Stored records
-=-=-

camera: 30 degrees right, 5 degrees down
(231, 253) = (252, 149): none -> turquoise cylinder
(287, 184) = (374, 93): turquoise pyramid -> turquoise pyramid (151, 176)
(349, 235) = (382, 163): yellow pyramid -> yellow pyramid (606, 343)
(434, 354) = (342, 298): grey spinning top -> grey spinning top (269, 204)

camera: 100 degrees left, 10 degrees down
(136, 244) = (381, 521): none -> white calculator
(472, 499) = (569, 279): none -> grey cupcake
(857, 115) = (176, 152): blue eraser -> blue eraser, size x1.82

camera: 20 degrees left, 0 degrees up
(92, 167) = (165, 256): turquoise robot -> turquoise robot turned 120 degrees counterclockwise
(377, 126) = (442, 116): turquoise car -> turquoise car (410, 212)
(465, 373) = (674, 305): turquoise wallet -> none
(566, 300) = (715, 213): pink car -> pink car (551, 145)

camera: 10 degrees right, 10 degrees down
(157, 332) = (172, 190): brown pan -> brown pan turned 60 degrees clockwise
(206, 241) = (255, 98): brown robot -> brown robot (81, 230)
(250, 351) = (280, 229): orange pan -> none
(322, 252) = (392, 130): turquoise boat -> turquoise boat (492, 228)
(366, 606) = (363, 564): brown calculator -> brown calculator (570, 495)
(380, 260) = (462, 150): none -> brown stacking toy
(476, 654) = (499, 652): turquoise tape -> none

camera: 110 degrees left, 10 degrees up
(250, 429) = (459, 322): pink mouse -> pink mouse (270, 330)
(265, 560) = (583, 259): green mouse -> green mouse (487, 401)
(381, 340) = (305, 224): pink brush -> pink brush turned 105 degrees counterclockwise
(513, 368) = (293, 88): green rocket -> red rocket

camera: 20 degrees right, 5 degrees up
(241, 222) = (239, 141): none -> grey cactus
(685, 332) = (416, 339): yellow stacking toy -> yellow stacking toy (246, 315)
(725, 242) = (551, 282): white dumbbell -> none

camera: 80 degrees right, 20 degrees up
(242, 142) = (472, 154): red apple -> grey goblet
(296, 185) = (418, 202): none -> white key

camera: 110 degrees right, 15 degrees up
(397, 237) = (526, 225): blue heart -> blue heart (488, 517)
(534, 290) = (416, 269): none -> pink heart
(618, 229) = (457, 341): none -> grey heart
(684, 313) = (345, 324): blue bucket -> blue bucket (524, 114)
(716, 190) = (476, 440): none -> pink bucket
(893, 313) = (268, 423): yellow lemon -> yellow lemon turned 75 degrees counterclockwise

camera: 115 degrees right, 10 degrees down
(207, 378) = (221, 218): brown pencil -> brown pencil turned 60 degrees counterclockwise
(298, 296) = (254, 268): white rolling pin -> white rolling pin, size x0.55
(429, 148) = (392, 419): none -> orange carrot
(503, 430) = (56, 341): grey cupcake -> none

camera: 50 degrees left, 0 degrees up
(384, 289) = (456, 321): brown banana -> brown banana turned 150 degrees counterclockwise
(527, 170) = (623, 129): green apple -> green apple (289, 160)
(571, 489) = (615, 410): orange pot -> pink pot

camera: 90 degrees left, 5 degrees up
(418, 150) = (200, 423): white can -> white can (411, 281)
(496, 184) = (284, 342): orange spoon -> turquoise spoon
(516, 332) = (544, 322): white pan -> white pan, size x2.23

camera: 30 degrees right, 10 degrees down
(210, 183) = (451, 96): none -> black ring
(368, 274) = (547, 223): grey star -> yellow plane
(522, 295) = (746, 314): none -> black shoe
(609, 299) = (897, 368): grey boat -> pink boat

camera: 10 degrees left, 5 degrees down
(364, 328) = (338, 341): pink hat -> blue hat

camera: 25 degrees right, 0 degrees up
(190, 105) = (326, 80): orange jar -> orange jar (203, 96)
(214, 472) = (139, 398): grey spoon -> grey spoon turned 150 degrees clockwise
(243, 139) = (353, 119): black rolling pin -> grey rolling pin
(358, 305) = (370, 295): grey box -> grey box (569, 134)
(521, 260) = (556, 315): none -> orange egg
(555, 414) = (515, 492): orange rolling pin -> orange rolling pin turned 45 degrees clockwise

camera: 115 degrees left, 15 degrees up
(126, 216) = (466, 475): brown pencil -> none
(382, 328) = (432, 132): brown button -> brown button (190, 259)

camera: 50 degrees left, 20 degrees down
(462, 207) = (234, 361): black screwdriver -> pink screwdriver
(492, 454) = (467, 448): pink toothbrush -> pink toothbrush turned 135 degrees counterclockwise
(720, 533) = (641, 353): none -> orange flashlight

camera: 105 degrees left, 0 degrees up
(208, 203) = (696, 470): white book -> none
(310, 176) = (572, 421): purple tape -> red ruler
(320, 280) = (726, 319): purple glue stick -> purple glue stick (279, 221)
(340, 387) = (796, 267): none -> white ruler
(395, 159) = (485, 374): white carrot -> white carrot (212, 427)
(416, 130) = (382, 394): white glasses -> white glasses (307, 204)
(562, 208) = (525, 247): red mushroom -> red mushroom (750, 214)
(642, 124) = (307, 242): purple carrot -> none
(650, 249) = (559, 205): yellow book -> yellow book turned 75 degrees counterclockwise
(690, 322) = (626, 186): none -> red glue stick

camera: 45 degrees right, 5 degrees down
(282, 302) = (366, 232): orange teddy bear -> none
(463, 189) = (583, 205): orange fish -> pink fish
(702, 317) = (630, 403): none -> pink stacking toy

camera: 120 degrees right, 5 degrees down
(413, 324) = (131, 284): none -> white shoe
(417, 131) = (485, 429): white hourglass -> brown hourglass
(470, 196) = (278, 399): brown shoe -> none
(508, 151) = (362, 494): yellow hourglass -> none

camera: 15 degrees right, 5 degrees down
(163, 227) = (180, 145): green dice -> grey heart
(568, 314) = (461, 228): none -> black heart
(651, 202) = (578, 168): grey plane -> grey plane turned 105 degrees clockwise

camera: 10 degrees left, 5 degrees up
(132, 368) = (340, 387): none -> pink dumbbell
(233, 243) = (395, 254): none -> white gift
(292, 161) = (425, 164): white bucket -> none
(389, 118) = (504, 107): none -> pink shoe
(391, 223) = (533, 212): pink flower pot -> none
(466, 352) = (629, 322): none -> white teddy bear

-=-=-

### Work instruction
Return exactly the lines above from the line that has "(349, 235) = (382, 163): yellow" through the line that has "(377, 126) = (442, 116): turquoise", inclusive, and nothing else.

### Response box
(349, 235) = (382, 163): yellow pyramid -> yellow pyramid (606, 343)
(434, 354) = (342, 298): grey spinning top -> grey spinning top (269, 204)

camera: 100 degrees left, 10 degrees down
(136, 244) = (381, 521): none -> white calculator
(472, 499) = (569, 279): none -> grey cupcake
(857, 115) = (176, 152): blue eraser -> blue eraser, size x1.82

camera: 20 degrees left, 0 degrees up
(92, 167) = (165, 256): turquoise robot -> turquoise robot turned 120 degrees counterclockwise
(377, 126) = (442, 116): turquoise car -> turquoise car (410, 212)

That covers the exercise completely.